> Dataset:
+ + +

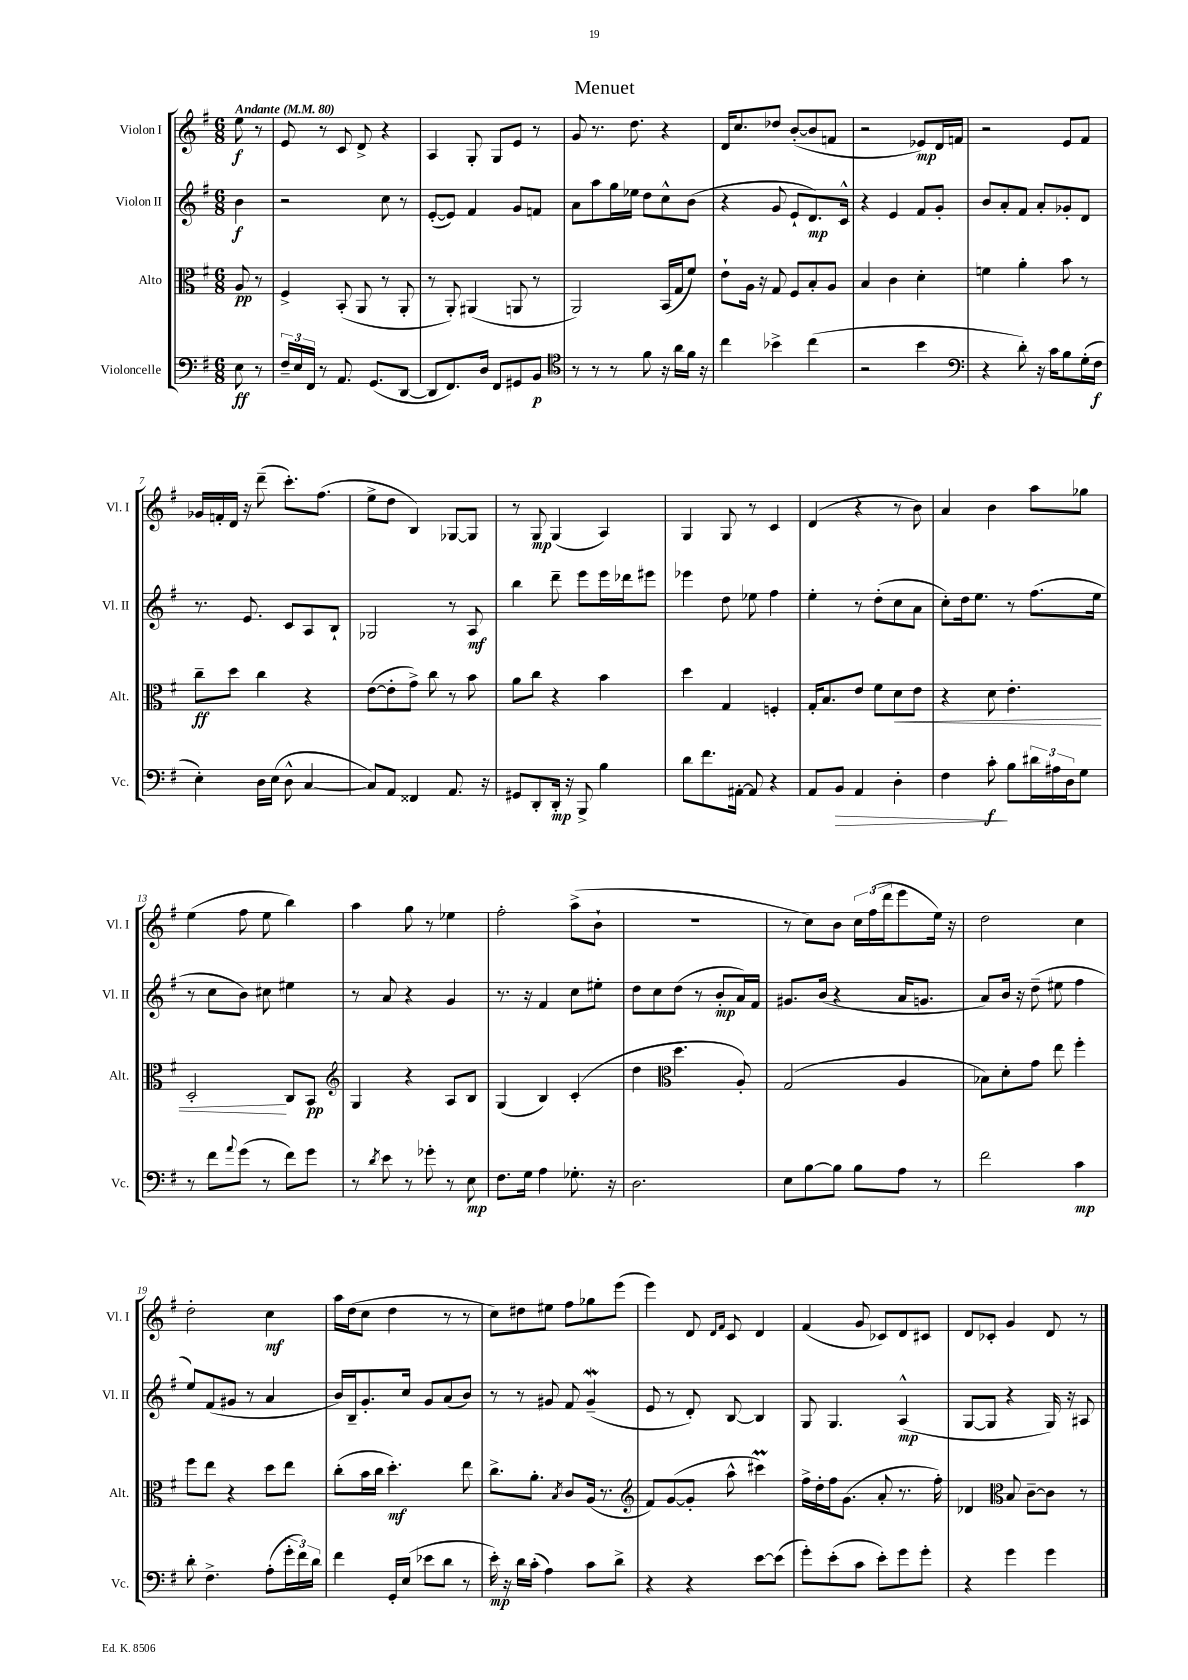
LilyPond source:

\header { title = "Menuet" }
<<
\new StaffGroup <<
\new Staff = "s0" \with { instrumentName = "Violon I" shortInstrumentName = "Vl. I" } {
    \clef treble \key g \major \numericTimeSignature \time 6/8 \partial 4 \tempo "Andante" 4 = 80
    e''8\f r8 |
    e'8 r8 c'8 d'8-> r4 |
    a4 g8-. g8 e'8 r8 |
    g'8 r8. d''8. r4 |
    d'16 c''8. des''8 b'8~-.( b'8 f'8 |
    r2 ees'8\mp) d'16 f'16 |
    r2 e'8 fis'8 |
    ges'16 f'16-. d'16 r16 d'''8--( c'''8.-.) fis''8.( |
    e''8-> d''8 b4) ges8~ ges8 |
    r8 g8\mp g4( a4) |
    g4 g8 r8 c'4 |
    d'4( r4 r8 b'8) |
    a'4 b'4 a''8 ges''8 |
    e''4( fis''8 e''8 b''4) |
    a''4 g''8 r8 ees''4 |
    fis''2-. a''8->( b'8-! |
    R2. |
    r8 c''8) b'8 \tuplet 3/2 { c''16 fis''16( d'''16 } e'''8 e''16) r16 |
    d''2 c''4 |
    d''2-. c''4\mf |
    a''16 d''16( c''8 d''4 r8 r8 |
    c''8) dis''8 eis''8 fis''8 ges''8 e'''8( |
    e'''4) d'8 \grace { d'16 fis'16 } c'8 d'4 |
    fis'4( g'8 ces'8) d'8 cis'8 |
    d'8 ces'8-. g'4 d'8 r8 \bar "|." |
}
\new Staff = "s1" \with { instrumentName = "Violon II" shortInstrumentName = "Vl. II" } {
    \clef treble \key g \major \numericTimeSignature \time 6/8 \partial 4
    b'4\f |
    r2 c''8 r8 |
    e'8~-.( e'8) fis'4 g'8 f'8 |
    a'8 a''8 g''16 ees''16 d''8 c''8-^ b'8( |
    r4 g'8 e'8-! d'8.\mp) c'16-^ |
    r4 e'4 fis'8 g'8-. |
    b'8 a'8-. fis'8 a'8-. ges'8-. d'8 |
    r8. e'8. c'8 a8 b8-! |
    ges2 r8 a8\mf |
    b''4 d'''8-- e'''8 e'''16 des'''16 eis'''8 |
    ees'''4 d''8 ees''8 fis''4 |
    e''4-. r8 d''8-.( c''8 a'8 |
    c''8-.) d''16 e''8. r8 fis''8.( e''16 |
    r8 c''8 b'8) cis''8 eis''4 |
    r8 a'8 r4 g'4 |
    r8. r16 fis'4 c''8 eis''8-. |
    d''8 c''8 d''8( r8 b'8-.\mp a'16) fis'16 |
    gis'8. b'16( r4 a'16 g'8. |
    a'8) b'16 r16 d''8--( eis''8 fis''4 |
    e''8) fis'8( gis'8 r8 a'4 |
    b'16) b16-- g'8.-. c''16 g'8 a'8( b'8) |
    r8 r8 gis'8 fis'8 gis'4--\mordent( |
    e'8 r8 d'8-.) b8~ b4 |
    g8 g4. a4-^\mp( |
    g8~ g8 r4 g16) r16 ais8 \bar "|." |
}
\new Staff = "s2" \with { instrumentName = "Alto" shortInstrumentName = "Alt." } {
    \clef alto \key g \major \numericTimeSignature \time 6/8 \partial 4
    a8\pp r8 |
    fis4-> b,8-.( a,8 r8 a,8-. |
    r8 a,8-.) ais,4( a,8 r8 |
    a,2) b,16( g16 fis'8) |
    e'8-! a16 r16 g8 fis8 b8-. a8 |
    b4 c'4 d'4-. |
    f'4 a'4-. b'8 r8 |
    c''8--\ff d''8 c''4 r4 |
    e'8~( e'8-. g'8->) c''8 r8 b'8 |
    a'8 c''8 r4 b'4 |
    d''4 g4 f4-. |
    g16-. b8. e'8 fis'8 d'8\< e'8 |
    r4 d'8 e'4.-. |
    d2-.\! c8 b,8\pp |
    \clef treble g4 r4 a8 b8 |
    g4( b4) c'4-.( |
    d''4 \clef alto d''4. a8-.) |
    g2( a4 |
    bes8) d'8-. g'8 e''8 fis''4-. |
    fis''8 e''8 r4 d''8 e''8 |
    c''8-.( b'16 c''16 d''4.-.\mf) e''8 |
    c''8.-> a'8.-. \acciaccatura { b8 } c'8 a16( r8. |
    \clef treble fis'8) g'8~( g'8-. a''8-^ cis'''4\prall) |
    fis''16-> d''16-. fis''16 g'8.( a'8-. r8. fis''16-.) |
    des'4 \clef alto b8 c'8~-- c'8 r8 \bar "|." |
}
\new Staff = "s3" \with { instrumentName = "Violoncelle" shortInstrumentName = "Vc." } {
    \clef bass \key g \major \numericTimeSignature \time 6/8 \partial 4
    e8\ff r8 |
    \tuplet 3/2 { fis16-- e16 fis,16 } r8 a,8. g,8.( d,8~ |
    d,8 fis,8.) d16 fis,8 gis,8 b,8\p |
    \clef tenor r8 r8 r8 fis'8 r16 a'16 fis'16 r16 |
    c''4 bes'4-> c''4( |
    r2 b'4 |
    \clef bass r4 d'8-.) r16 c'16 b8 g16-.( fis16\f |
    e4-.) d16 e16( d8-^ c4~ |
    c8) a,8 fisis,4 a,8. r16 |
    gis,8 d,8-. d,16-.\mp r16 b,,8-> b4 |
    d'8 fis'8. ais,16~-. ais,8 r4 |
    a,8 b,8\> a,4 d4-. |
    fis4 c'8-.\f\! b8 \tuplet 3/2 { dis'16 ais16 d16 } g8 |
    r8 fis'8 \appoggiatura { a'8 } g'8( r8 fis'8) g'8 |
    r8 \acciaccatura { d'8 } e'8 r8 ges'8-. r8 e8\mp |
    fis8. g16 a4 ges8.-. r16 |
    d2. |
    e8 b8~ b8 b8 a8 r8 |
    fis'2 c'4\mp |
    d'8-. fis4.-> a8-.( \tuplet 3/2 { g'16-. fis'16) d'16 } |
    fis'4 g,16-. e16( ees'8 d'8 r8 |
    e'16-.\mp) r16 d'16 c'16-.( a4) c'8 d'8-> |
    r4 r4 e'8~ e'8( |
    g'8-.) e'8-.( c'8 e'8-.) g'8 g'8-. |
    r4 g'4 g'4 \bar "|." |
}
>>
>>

+ + +

> Prompt: Identify every line in the lines above that contains the string "acciaccatura", and copy each one.

> Exercise result:
    c''8.-> a'8.-. \acciaccatura { b8 } c'8 a16( r8. |
    r8 \acciaccatura { d'8 } e'8 r8 ges'8-. r8 e8\mp |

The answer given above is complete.